- Task statement:
Output every entry exactly as written, but omit the pictures.

- Data provided:
--- START ---

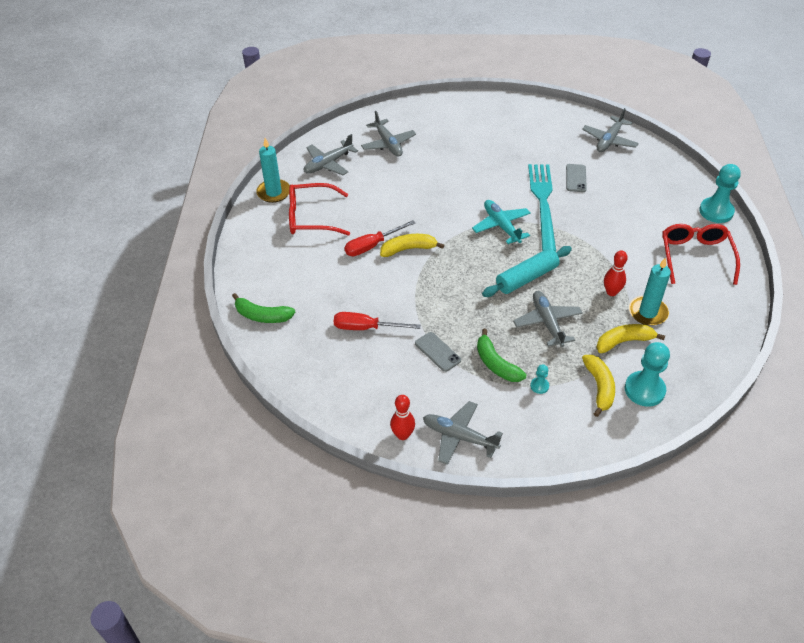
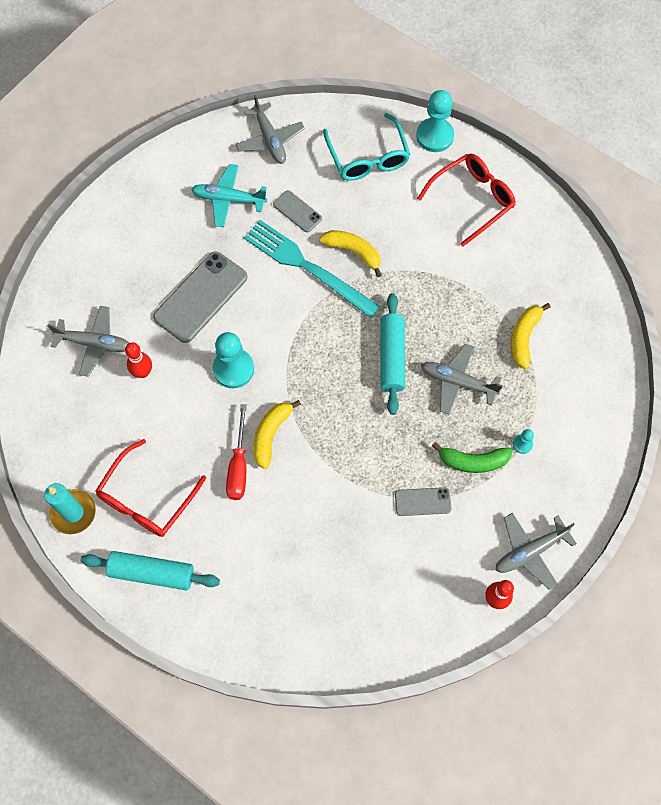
camera: 55 degrees left, 20 degrees up
(262, 316) = (254, 637): green banana -> none
(265, 245) = (152, 573): none -> turquoise rolling pin
(328, 164) = (74, 426): grey plane -> none
(366, 328) = (345, 546): red screwdriver -> none
(467, 169) = (201, 297): none -> grey phone
(501, 226) = (307, 327): turquoise plane -> turquoise plane (228, 199)
(599, 387) = (557, 397): yellow banana -> yellow banana (353, 252)
(611, 292) = (462, 301): red bowling pin -> red bowling pin (143, 372)
(644, 390) = (584, 364): turquoise pawn -> turquoise pawn (233, 369)
(648, 312) = (506, 292): turquoise candle -> none
(656, 189) = (368, 158): none -> turquoise glasses
(695, 256) = (473, 199): red glasses -> red glasses turned 105 degrees clockwise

--- END ---

- Solution:
camera: 55 degrees left, 20 degrees up
(262, 316) = (254, 637): green banana -> none
(265, 245) = (152, 573): none -> turquoise rolling pin
(328, 164) = (74, 426): grey plane -> none
(366, 328) = (345, 546): red screwdriver -> none
(467, 169) = (201, 297): none -> grey phone
(501, 226) = (307, 327): turquoise plane -> turquoise plane (228, 199)
(599, 387) = (557, 397): yellow banana -> yellow banana (353, 252)
(611, 292) = (462, 301): red bowling pin -> red bowling pin (143, 372)
(644, 390) = (584, 364): turquoise pawn -> turquoise pawn (233, 369)
(648, 312) = (506, 292): turquoise candle -> none
(656, 189) = (368, 158): none -> turquoise glasses
(695, 256) = (473, 199): red glasses -> red glasses turned 105 degrees clockwise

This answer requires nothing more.